WHAT IS BEING ASKED:
The entries below must be reproduced exactly; their pictures are not part of the copy.

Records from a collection
=== Section Start ===

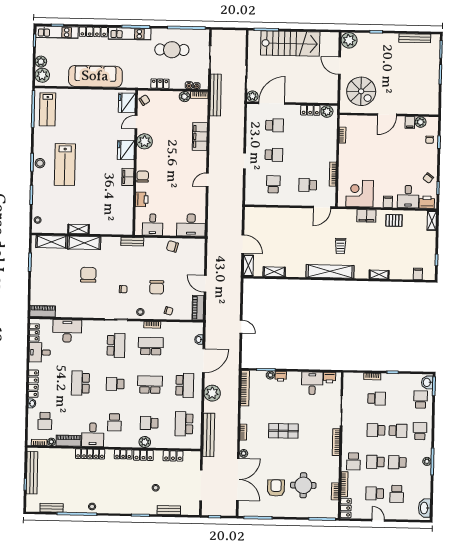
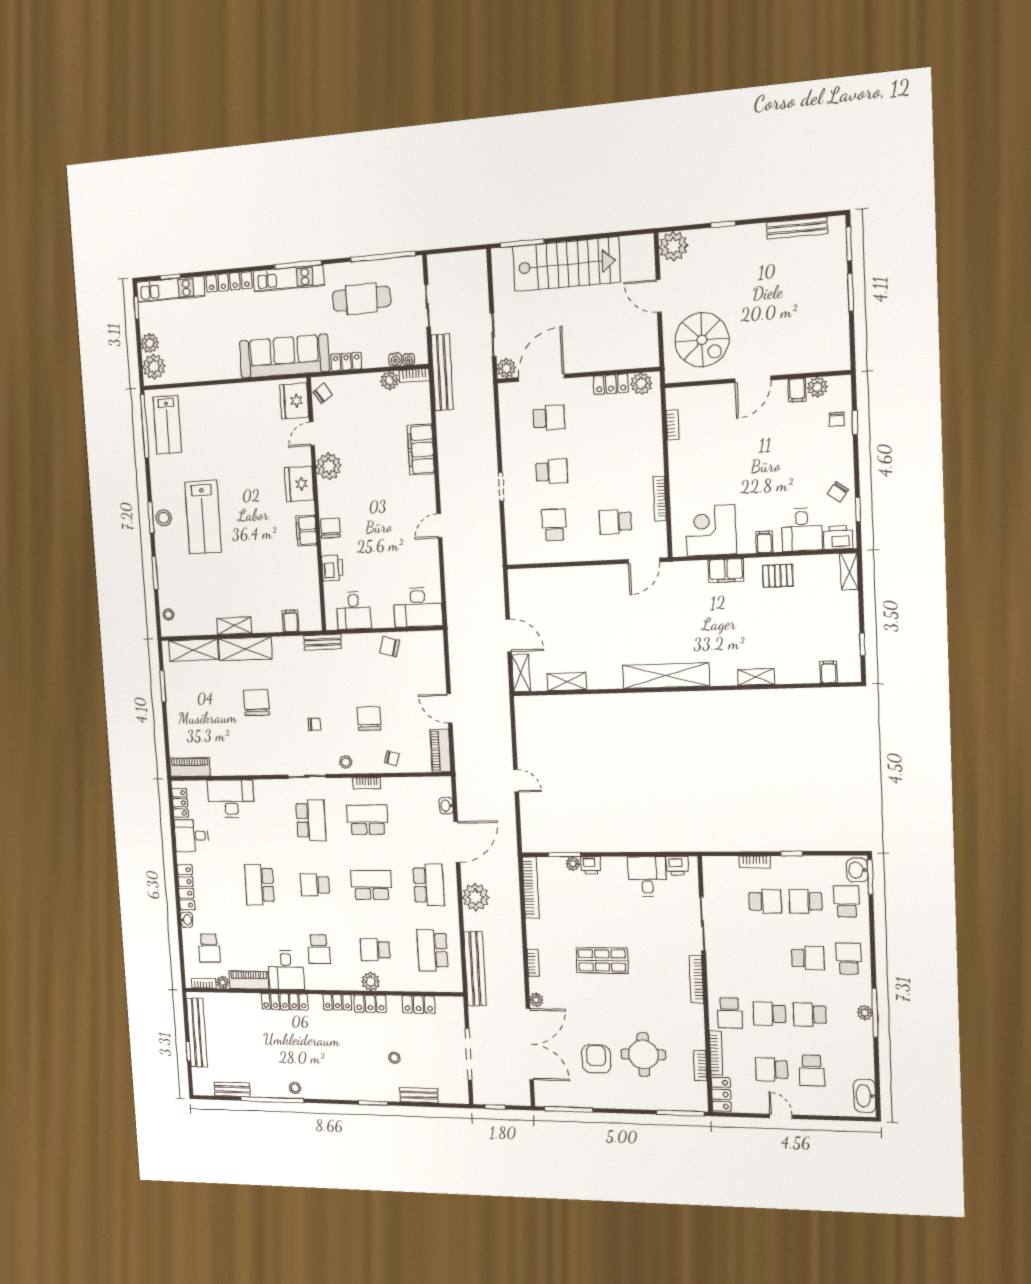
sofa: (95, 76) -> (284, 356), moved
filing cabinet: (114, 228) -> (291, 621), added
trolley: (341, 246) -> (682, 629), removed
chair: (157, 287) -> (369, 719), turned 180
school desk: (376, 430) -> (806, 901), moved

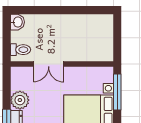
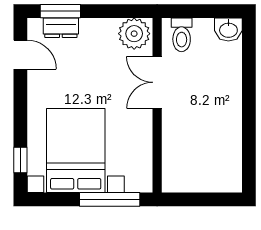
plant: (20, 100) -> (134, 34), moved

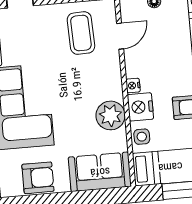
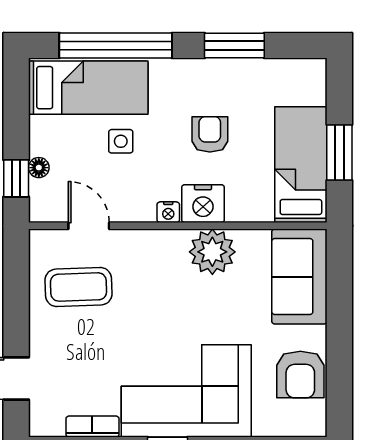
side table: (142, 137) -> (121, 141), moved
armchair: (38, 178) -> (300, 375), turned 180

=== Section End ===

ANSWER:
sofa: (95, 76) -> (284, 356), moved
filing cabinet: (114, 228) -> (291, 621), added
trolley: (341, 246) -> (682, 629), removed
chair: (157, 287) -> (369, 719), turned 180
school desk: (376, 430) -> (806, 901), moved

plant: (20, 100) -> (134, 34), moved

side table: (142, 137) -> (121, 141), moved
armchair: (38, 178) -> (300, 375), turned 180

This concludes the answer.